PROBLEM STATEMENT: Each line of the data must be written out again verbatim; no image belongs in the copy.

**** DATA LISTING ****

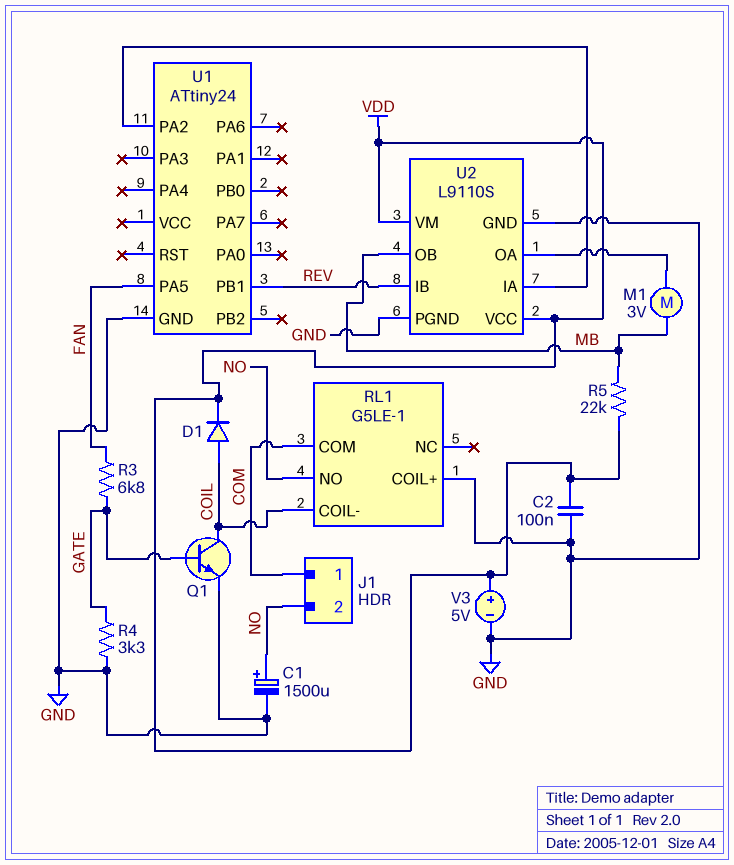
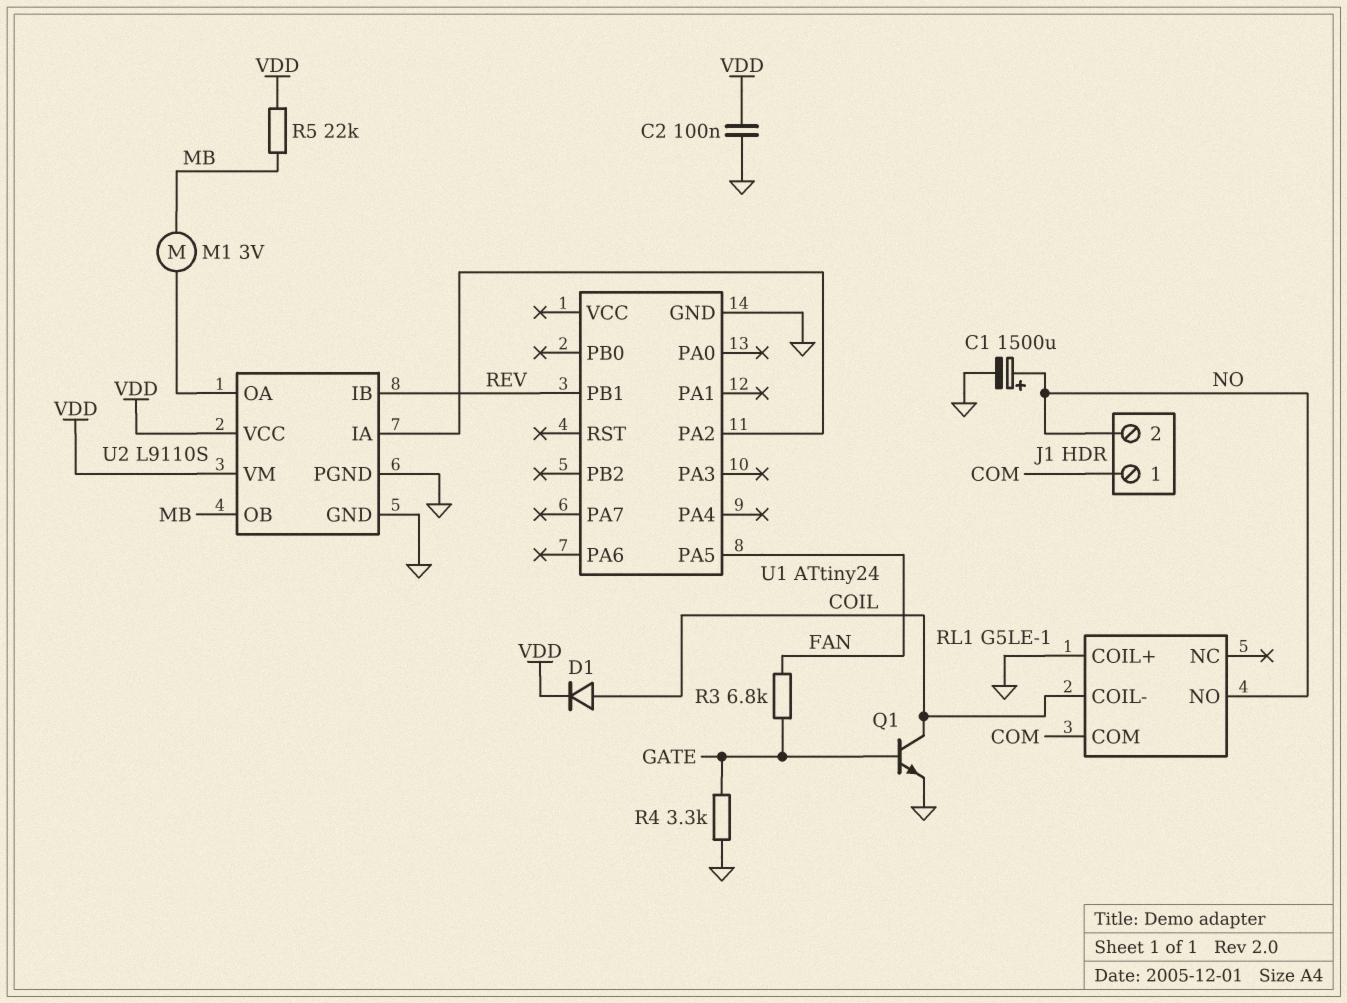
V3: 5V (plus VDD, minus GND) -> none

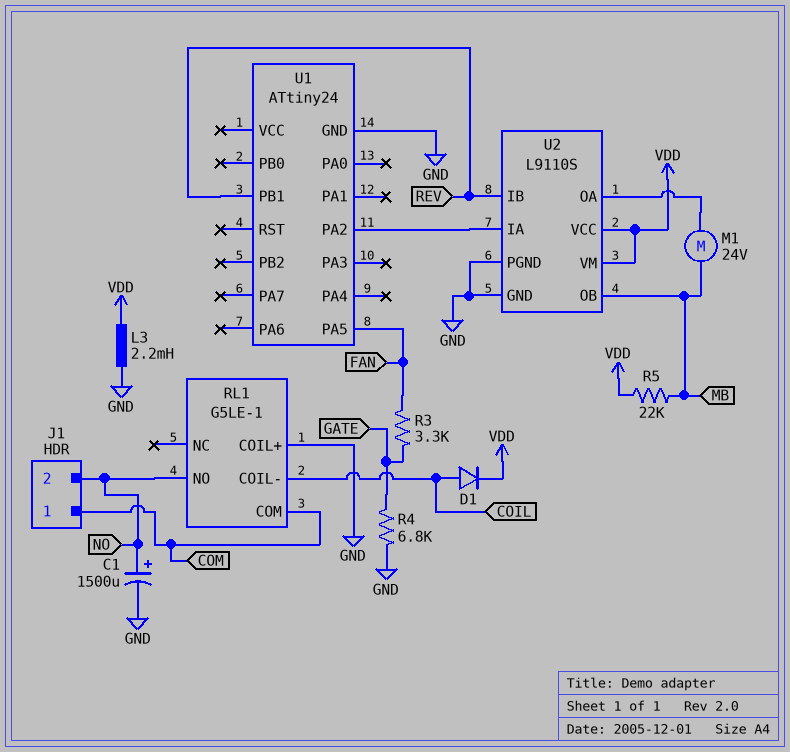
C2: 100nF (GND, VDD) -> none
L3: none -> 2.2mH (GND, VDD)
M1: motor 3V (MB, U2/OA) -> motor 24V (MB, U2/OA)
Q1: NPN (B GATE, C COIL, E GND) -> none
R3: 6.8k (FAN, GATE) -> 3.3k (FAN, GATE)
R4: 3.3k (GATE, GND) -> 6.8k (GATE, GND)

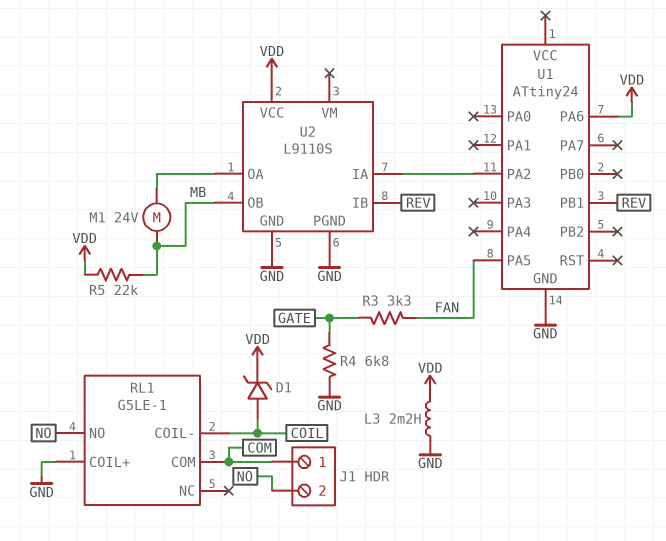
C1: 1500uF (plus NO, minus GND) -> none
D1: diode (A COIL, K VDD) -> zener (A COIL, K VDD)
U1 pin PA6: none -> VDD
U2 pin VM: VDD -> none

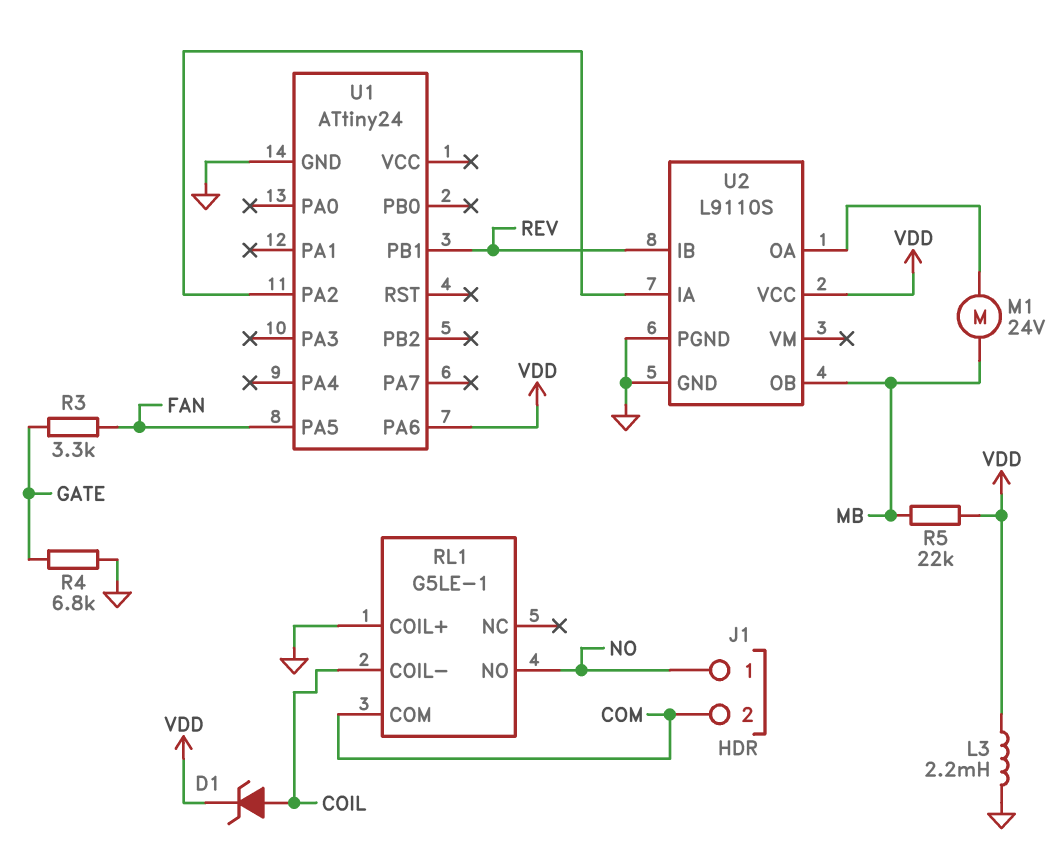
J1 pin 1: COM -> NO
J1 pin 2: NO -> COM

****

THE COMPLETED TASK:
V3: 5V (plus VDD, minus GND) -> none

C2: 100nF (GND, VDD) -> none
L3: none -> 2.2mH (GND, VDD)
M1: motor 3V (MB, U2/OA) -> motor 24V (MB, U2/OA)
Q1: NPN (B GATE, C COIL, E GND) -> none
R3: 6.8k (FAN, GATE) -> 3.3k (FAN, GATE)
R4: 3.3k (GATE, GND) -> 6.8k (GATE, GND)

C1: 1500uF (plus NO, minus GND) -> none
D1: diode (A COIL, K VDD) -> zener (A COIL, K VDD)
U1 pin PA6: none -> VDD
U2 pin VM: VDD -> none

J1 pin 1: COM -> NO
J1 pin 2: NO -> COM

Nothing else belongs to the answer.